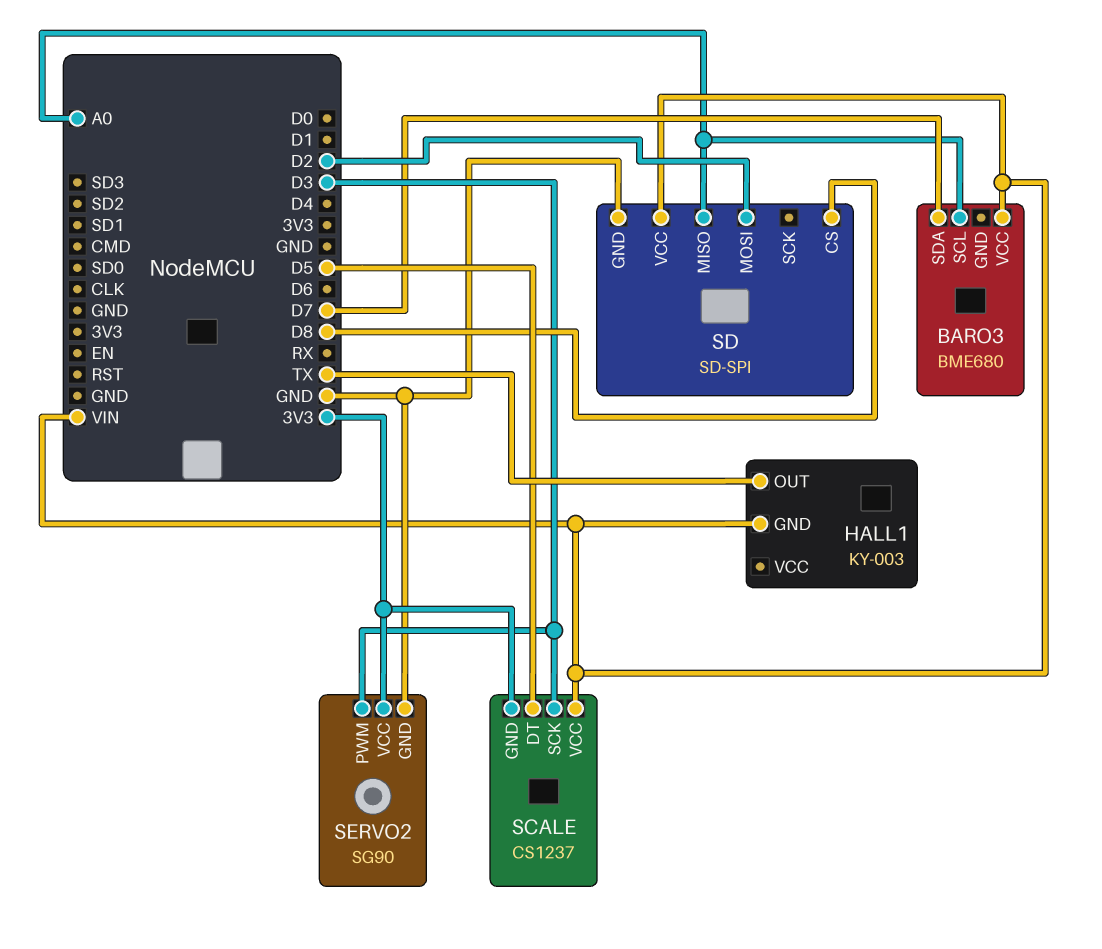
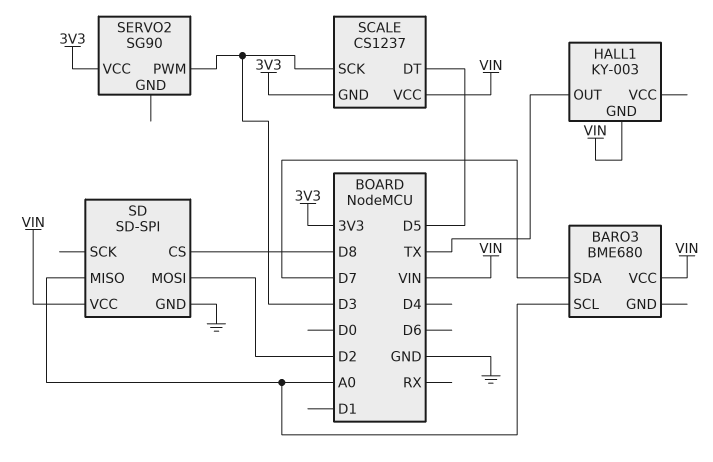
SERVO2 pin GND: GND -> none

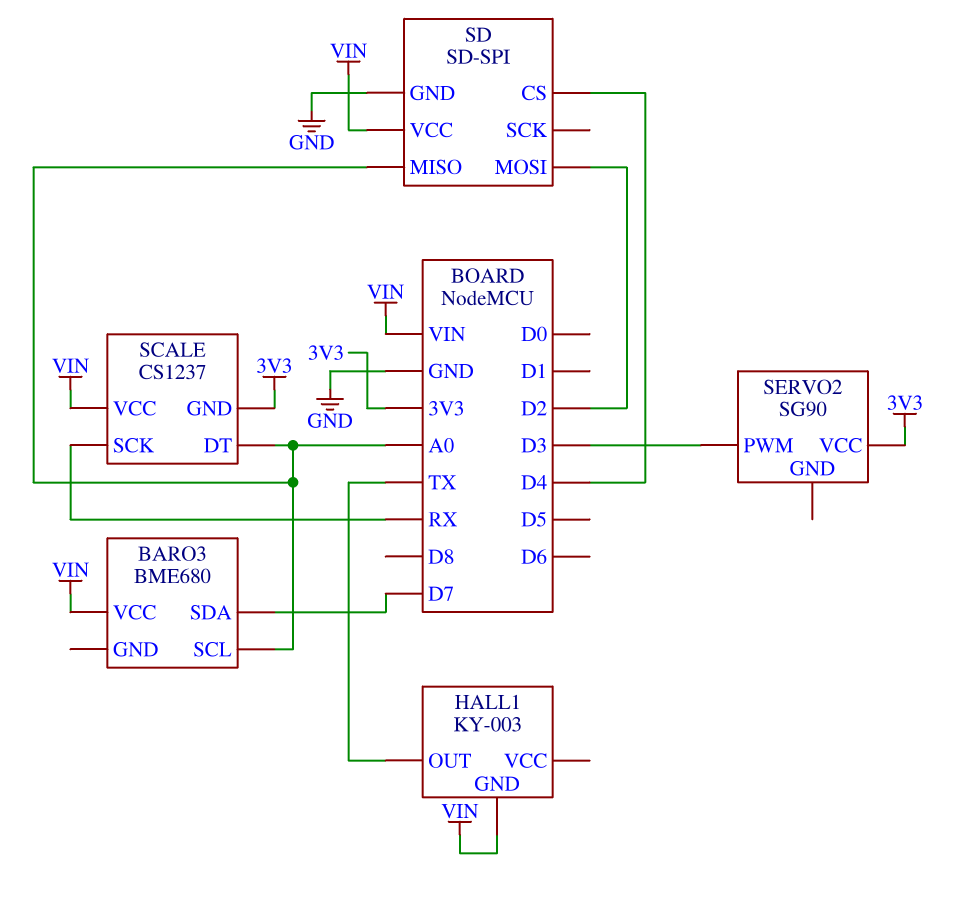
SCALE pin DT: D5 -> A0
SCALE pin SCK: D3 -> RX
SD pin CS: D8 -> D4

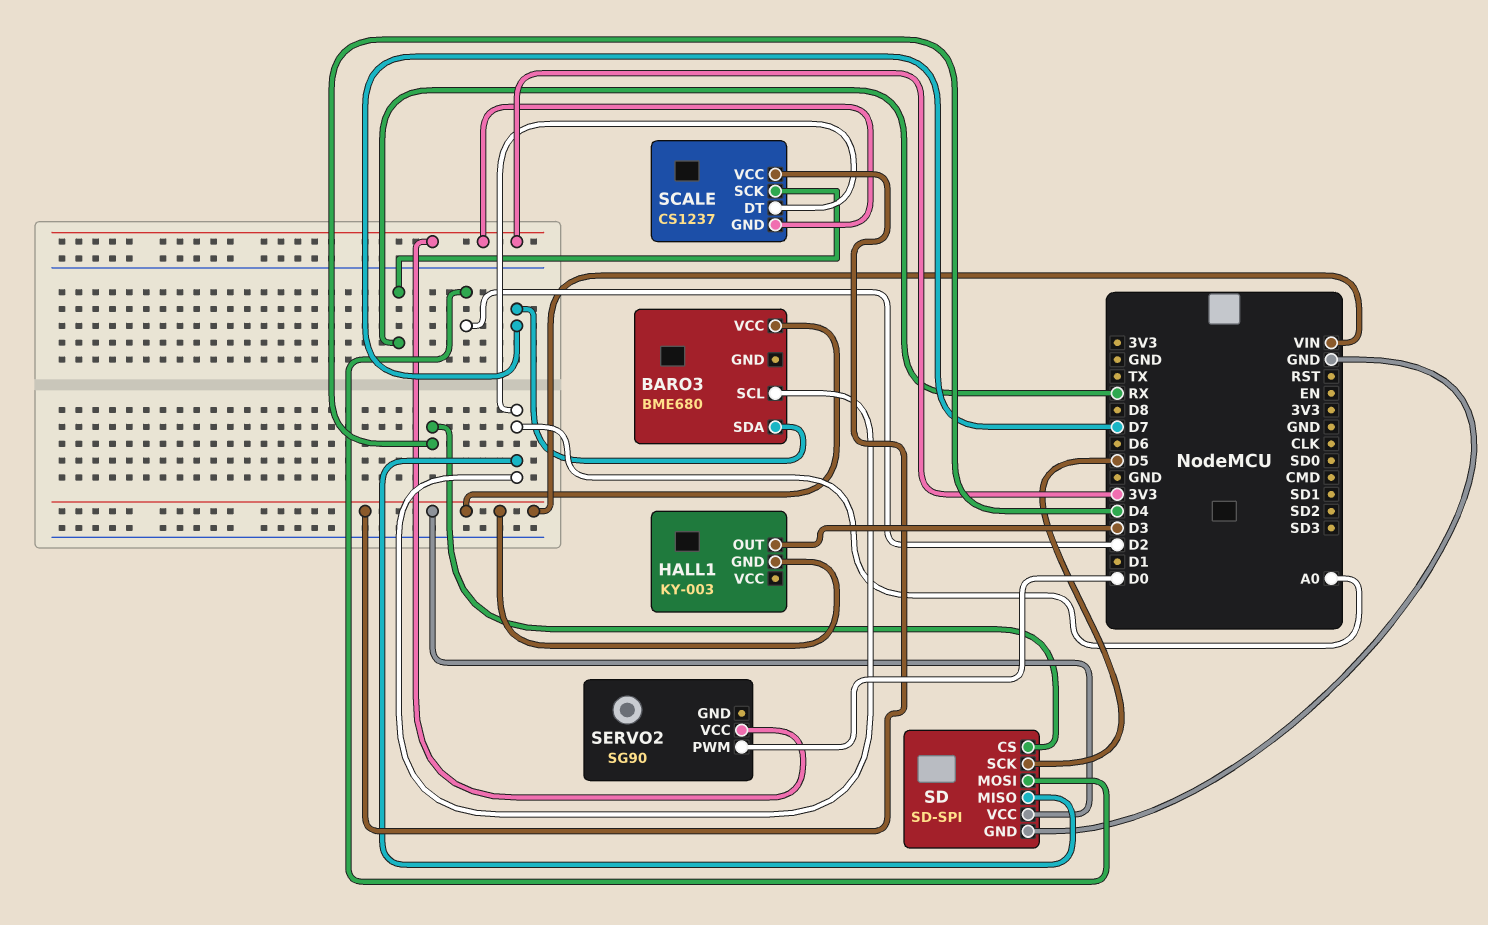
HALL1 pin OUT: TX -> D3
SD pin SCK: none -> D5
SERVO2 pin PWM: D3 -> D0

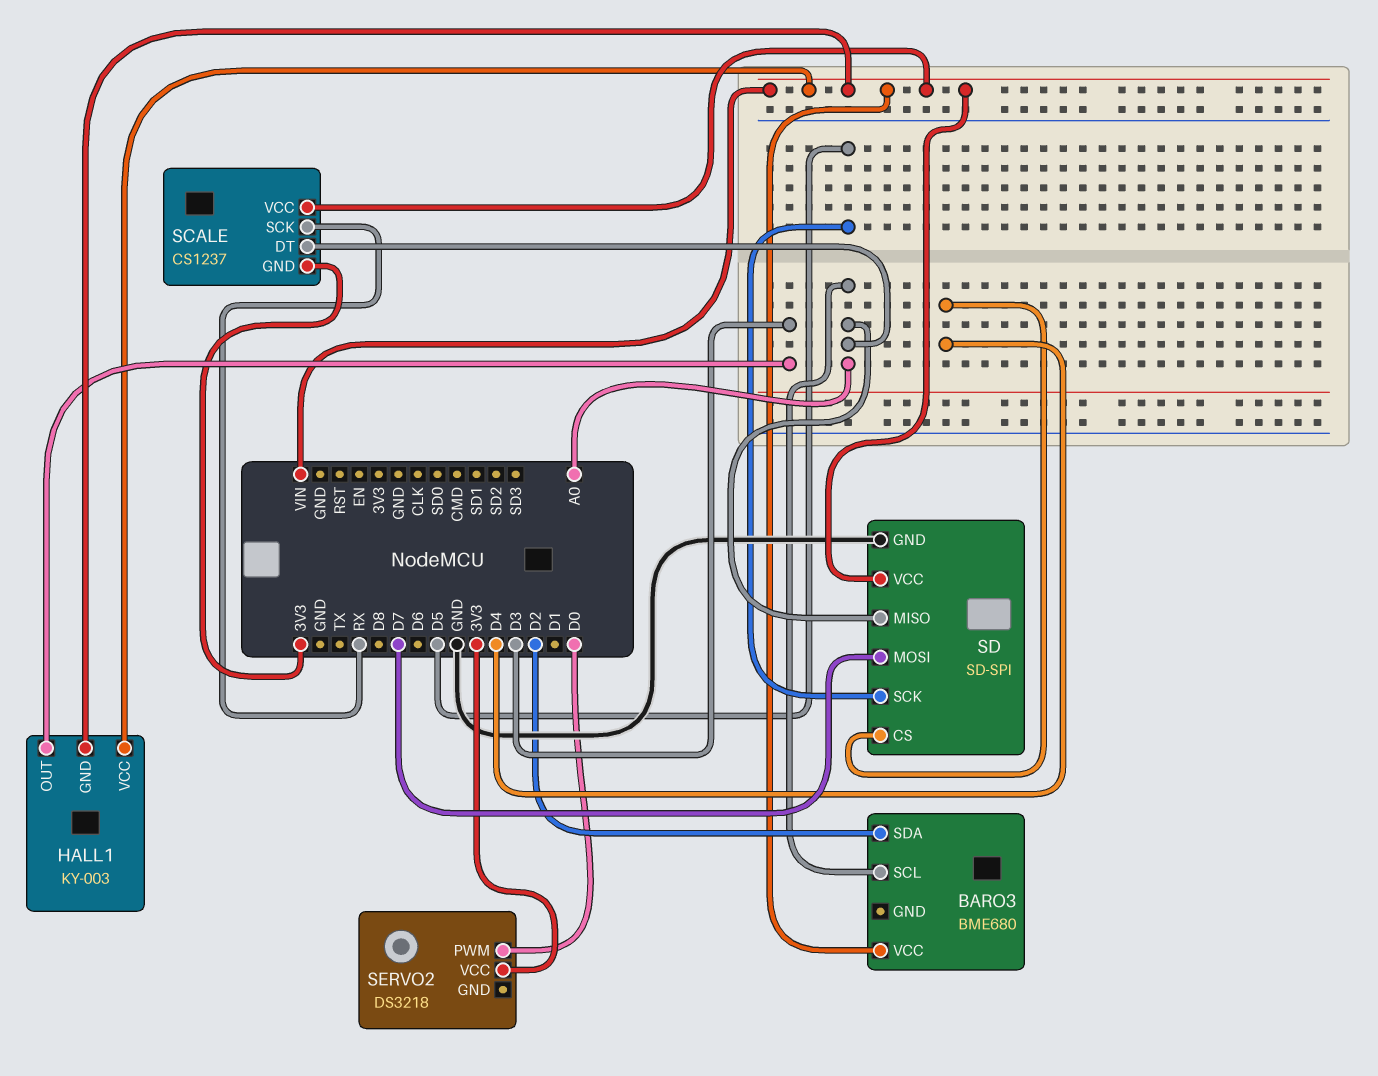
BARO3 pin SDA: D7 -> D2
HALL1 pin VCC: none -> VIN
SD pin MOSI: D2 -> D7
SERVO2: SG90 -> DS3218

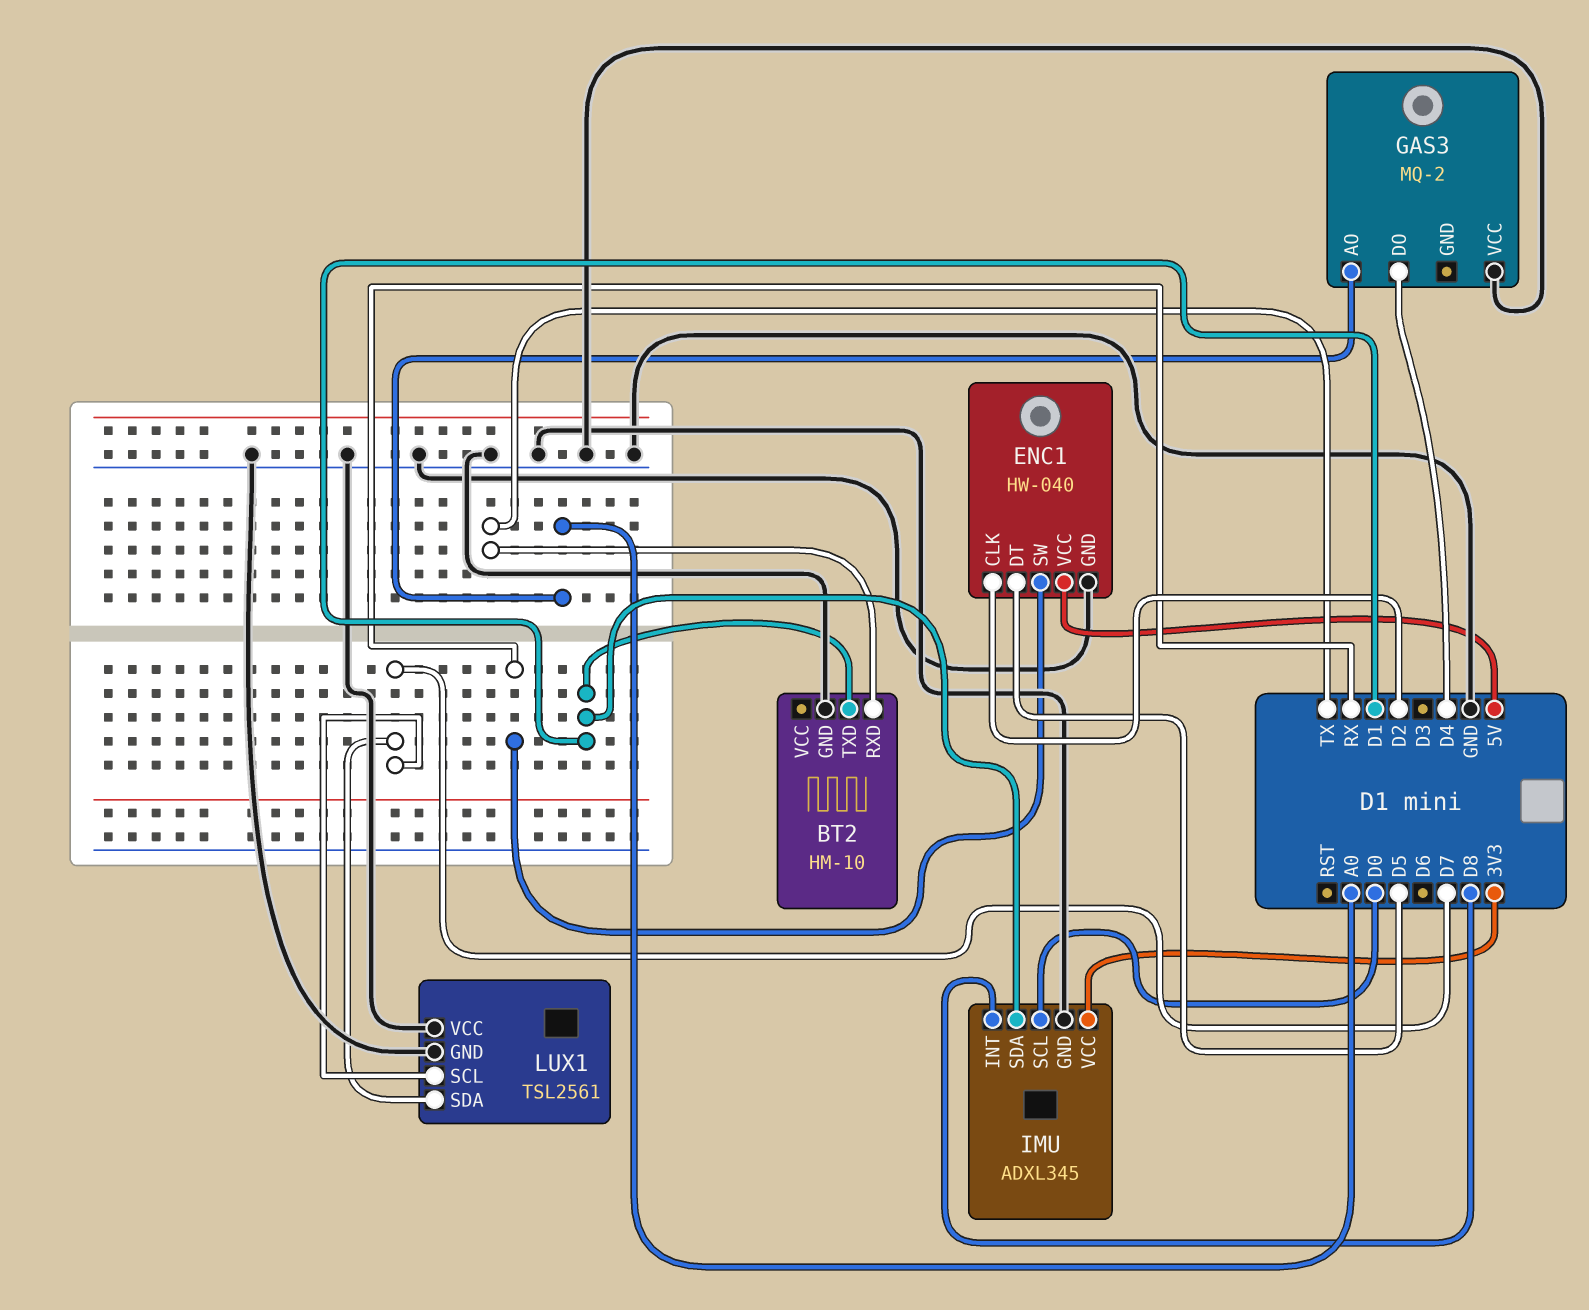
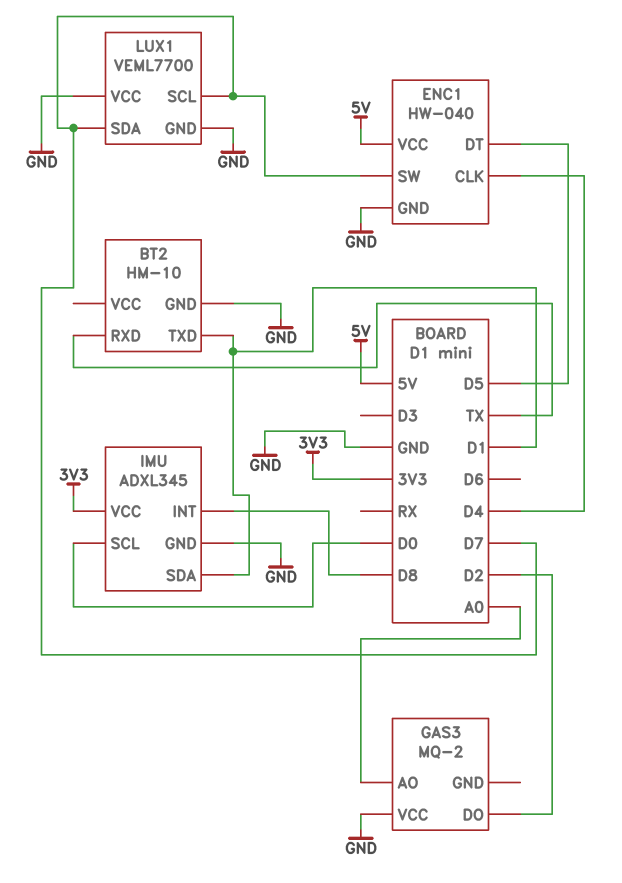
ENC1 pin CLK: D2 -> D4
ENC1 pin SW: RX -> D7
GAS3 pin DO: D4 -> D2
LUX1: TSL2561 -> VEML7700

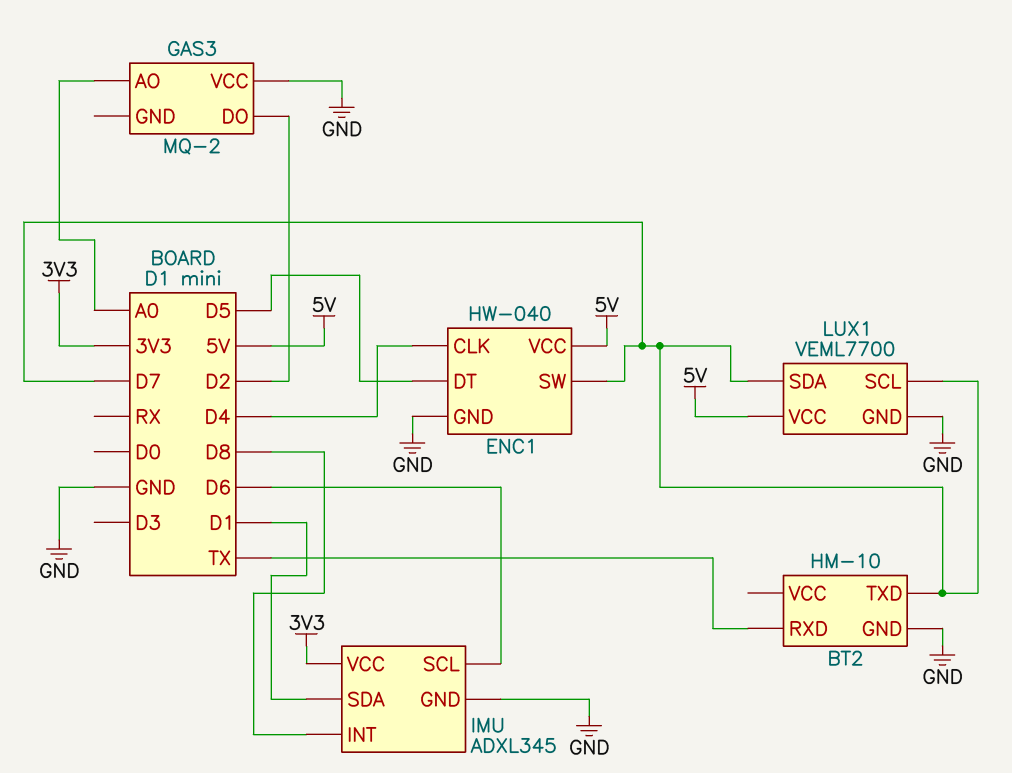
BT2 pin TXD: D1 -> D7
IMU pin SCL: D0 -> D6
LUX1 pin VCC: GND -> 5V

────────────────────────────────────────

__WHAT TO WORK ON__:
Say how many lines in the records hold the string "none". Give no other words.

__RESPONSE TO THIS TASK__:
3